• Work task:
Given these entries, repeat exactly the lines starting with the one that has "black rectangle: (88, 72)" and going on through the one that has "blue square: (156, 117) -> (175, 107), moved", both included, but none of the pictures.

• Records from a dataset:
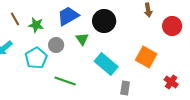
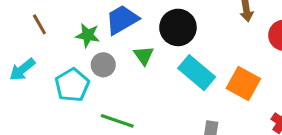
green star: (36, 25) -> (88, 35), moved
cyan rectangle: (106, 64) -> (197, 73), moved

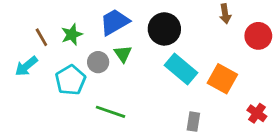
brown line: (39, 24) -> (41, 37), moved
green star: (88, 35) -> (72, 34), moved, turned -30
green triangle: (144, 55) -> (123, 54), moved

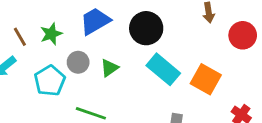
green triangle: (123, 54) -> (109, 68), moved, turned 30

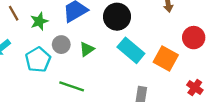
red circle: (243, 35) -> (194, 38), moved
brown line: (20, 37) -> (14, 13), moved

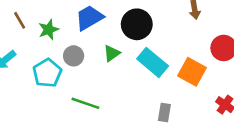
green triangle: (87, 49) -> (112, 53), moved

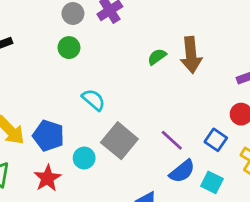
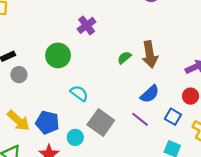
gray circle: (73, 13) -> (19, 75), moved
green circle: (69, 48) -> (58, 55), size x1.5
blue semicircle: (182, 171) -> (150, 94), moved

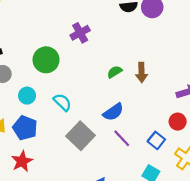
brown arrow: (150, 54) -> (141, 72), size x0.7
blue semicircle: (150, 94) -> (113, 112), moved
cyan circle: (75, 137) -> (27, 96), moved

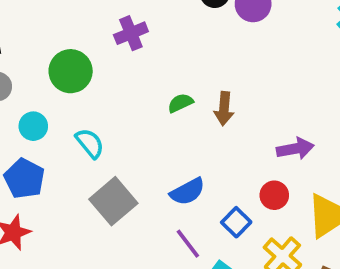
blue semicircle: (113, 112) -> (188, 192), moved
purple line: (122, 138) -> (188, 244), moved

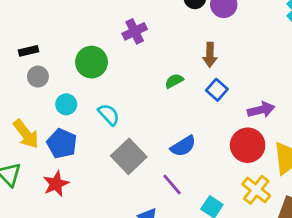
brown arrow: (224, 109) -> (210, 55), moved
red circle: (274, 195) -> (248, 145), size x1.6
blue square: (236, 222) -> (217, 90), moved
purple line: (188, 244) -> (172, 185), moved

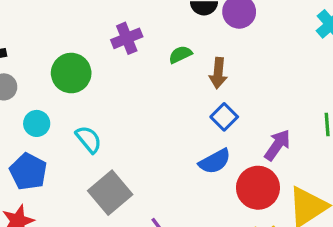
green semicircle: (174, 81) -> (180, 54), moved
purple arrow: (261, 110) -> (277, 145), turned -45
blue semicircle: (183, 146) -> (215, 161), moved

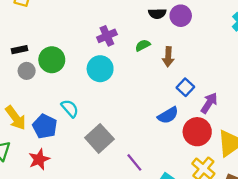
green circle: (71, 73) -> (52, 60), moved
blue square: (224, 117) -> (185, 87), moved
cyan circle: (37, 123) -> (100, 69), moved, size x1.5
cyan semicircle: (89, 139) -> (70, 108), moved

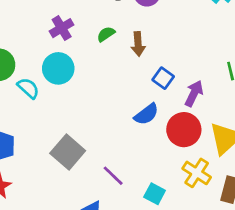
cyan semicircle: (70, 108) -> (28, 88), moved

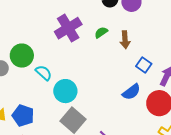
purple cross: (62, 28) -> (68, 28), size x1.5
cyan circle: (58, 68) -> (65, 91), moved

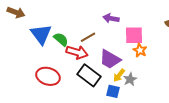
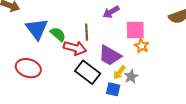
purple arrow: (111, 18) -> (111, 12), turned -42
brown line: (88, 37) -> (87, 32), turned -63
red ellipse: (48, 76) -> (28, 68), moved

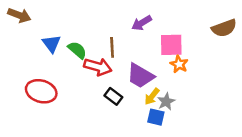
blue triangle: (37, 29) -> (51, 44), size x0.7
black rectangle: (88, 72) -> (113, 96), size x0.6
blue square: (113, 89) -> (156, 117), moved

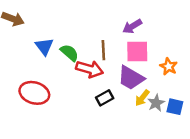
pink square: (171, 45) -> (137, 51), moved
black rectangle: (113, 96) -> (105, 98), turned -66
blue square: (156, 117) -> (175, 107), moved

...

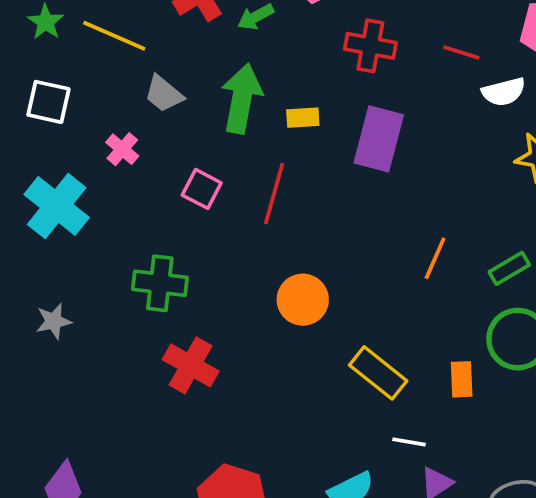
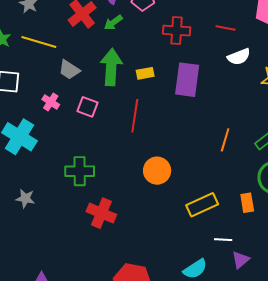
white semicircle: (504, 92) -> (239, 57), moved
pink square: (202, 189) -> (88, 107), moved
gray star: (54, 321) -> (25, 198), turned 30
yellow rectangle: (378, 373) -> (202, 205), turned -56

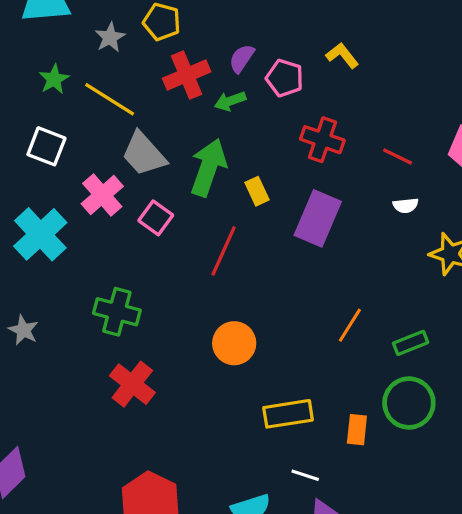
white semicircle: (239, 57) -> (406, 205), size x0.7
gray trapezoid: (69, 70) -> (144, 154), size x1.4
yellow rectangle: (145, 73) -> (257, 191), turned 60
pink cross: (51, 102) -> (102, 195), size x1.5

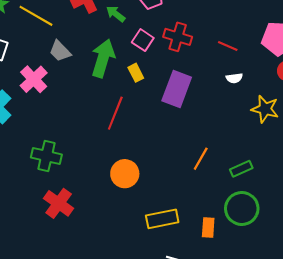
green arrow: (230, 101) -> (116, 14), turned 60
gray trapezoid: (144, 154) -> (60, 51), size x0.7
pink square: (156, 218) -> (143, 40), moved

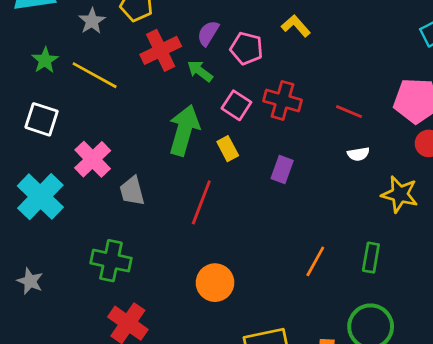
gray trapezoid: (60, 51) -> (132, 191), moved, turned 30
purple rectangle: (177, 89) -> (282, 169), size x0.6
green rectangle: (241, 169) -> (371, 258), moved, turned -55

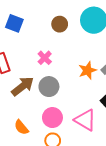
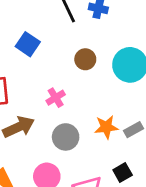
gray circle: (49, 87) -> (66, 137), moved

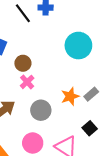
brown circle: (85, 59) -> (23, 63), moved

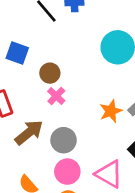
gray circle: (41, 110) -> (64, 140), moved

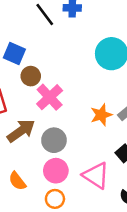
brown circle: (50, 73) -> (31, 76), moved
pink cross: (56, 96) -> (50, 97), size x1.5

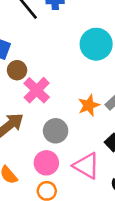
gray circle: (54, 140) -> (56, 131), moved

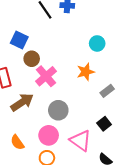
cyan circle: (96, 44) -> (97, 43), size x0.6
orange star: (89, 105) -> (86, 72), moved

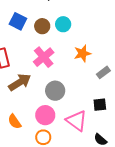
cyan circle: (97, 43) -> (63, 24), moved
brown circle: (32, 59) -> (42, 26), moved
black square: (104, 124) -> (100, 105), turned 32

• Written solution:
black rectangle: (88, 72) -> (113, 96), size x0.6
blue square: (113, 89) -> (156, 117), moved

pink square: (171, 45) -> (137, 51), moved
black rectangle: (113, 96) -> (105, 98), turned -66
blue square: (156, 117) -> (175, 107), moved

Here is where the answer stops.